Retype each line below precisely.

Dataset items
*** Block opens ***

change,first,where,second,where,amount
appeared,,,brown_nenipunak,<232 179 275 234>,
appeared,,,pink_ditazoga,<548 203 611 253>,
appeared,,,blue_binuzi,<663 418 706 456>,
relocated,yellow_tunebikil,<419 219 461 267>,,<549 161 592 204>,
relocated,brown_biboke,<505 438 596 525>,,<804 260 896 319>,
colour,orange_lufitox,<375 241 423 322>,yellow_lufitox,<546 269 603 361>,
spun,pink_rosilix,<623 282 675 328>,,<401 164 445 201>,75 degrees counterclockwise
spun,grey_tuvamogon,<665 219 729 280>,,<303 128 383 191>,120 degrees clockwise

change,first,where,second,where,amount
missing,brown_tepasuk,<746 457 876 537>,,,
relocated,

*** Block closes ***

=== Response box ===
change,first,where,second,where,amount
appeared,,,brown_nenipunak,<232 179 275 234>,
appeared,,,pink_ditazoga,<548 203 611 253>,
appeared,,,blue_binuzi,<663 418 706 456>,
relocated,yellow_tunebikil,<419 219 461 267>,,<549 161 592 204>,
relocated,brown_biboke,<505 438 596 525>,,<804 260 896 319>,
colour,orange_lufitox,<375 241 423 322>,yellow_lufitox,<546 269 603 361>,
spun,pink_rosilix,<623 282 675 328>,,<401 164 445 201>,75 degrees counterclockwise
spun,grey_tuvamogon,<665 219 729 280>,,<303 128 383 191>,120 degrees clockwise

change,first,where,second,where,amount
missing,brown_tepasuk,<746 457 876 537>,,,
relocated,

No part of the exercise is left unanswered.